(Record extracts begins)

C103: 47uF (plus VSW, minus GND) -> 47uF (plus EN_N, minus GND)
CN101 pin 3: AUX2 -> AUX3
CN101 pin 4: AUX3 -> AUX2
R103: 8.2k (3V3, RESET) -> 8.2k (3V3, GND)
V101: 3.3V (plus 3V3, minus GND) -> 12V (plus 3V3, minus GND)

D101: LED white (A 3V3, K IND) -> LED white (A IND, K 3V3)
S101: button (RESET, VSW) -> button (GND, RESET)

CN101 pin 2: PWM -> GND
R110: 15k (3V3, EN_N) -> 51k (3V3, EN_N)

(Record extracts ends)
(Record extracts begins)

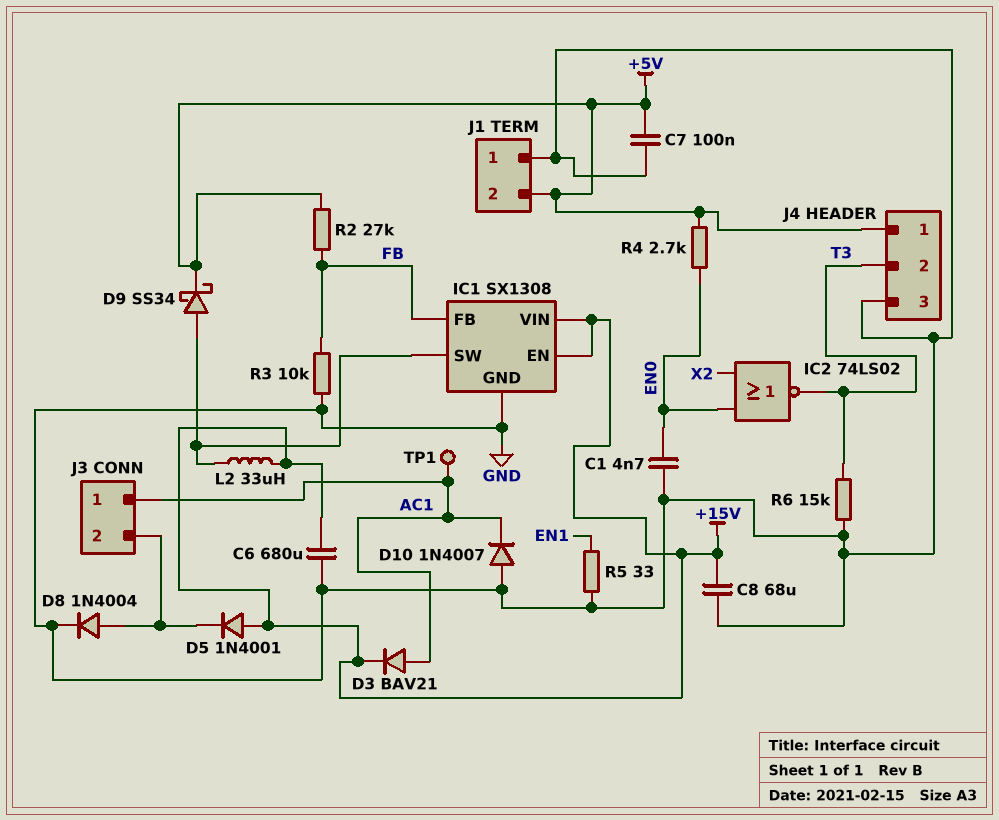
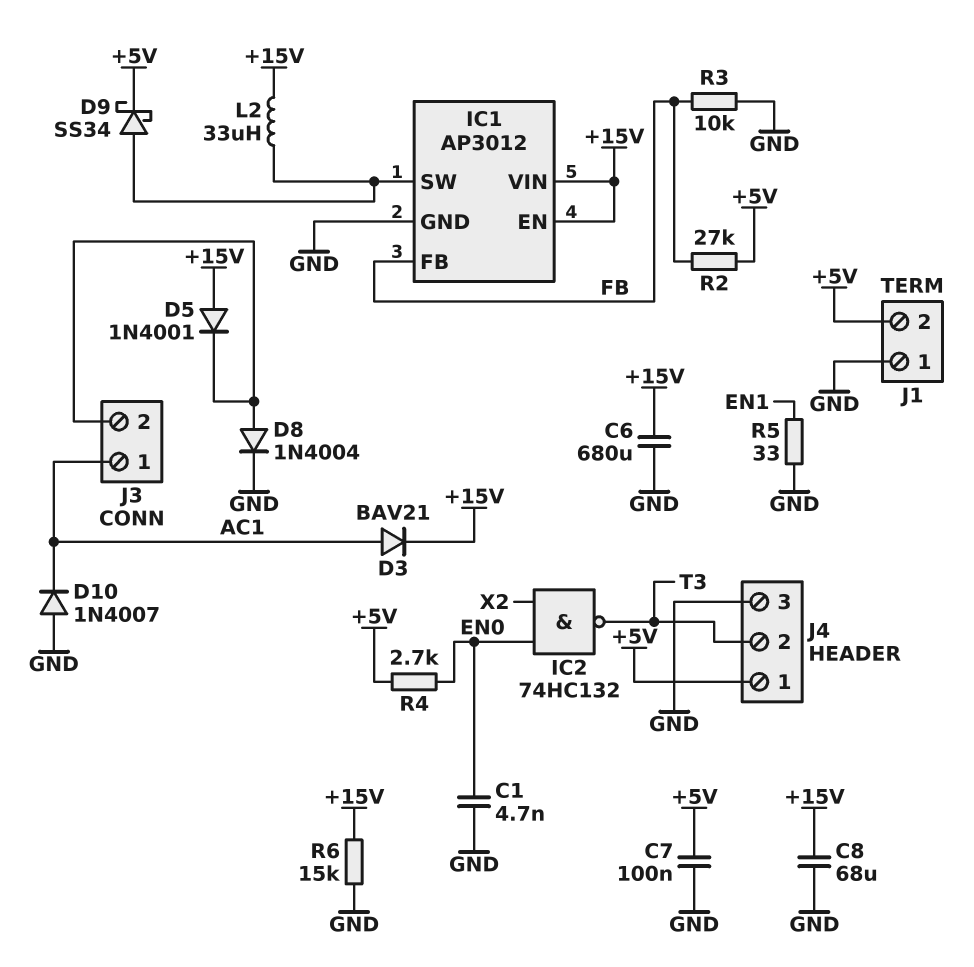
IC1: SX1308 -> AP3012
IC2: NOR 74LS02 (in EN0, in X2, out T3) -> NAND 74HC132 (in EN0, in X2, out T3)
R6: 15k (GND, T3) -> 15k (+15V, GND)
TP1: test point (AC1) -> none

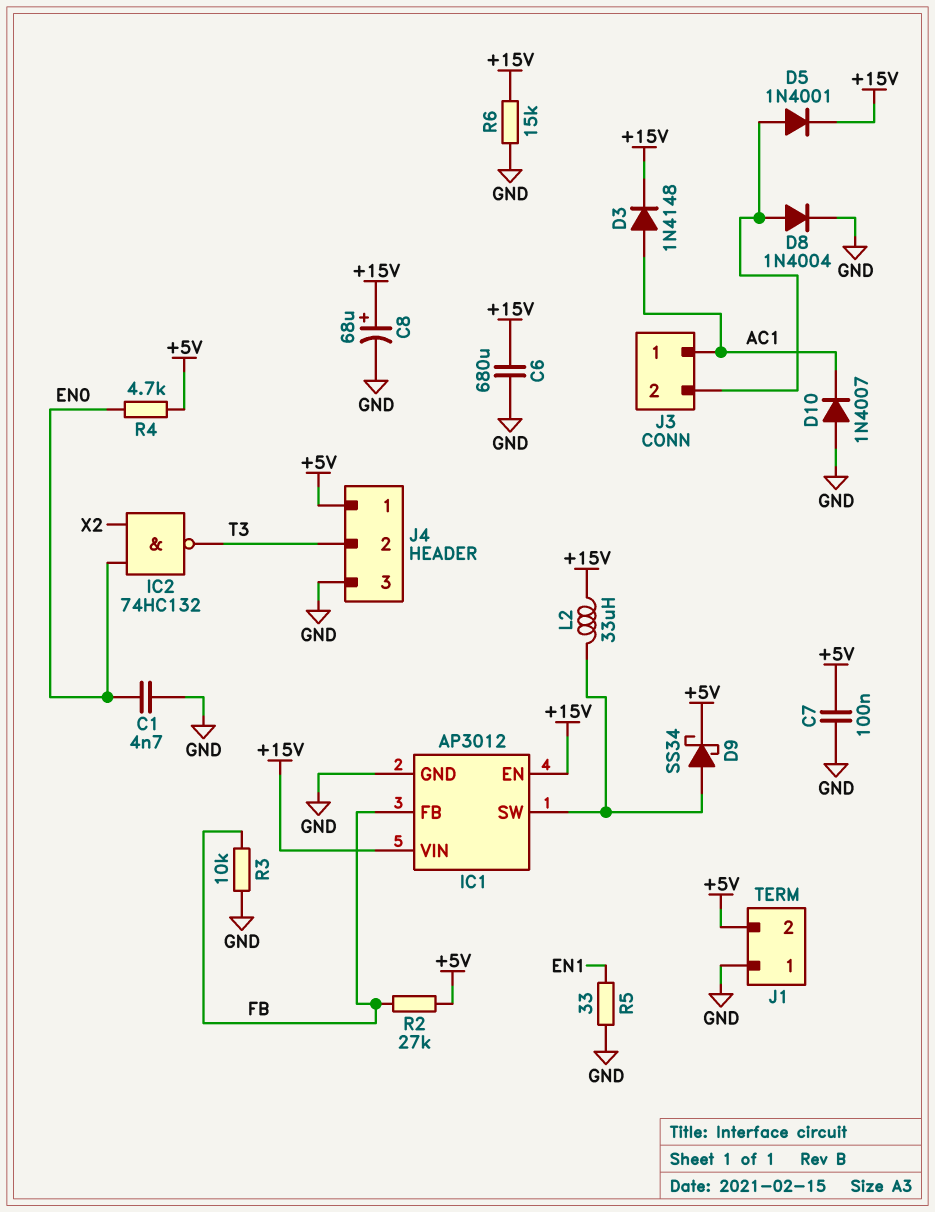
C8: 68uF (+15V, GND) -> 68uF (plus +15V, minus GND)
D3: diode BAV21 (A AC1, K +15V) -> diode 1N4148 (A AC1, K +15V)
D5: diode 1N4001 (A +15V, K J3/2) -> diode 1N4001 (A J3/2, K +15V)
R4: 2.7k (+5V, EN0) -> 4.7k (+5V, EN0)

(Record extracts ends)
(Record extracts begins)

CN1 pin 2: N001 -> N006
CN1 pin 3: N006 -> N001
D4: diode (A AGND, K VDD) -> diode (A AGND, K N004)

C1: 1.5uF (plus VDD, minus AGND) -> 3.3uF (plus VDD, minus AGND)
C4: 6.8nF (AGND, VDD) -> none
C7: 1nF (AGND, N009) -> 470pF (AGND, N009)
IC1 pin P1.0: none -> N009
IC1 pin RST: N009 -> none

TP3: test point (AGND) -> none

(Record extracts ends)

■ **Prompt**
I'd like the lines above from the one with "C103: 47uF (plus" up to and including the one with "R110: 15k (3V3, EN_N) -> 51k (3V3, EN_N)" copied exactly, with no other lines.

■ **Response to the task**
C103: 47uF (plus VSW, minus GND) -> 47uF (plus EN_N, minus GND)
CN101 pin 3: AUX2 -> AUX3
CN101 pin 4: AUX3 -> AUX2
R103: 8.2k (3V3, RESET) -> 8.2k (3V3, GND)
V101: 3.3V (plus 3V3, minus GND) -> 12V (plus 3V3, minus GND)

D101: LED white (A 3V3, K IND) -> LED white (A IND, K 3V3)
S101: button (RESET, VSW) -> button (GND, RESET)

CN101 pin 2: PWM -> GND
R110: 15k (3V3, EN_N) -> 51k (3V3, EN_N)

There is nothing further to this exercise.